(Work instructions):
Exactly transcribe the line that holds "blue cross: (192, 39)" and every remaining line of the records, up to and including the final one, with nothing else.

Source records

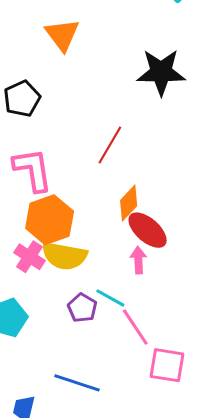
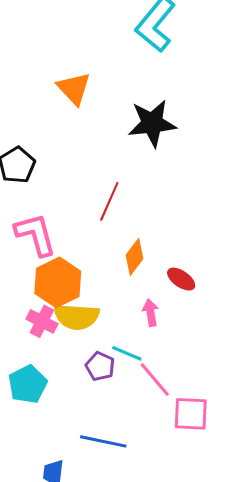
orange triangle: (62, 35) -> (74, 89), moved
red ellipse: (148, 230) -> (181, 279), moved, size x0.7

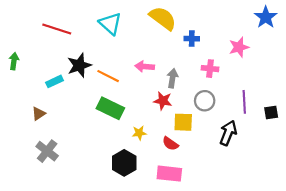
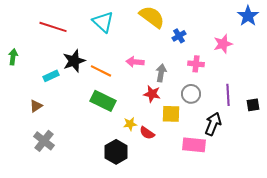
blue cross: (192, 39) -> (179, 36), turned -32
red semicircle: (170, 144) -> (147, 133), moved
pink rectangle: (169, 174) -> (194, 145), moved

(Result for this task):
blue cross: (192, 39) -> (179, 36), turned -32
red semicircle: (170, 144) -> (147, 133), moved
pink rectangle: (169, 174) -> (194, 145), moved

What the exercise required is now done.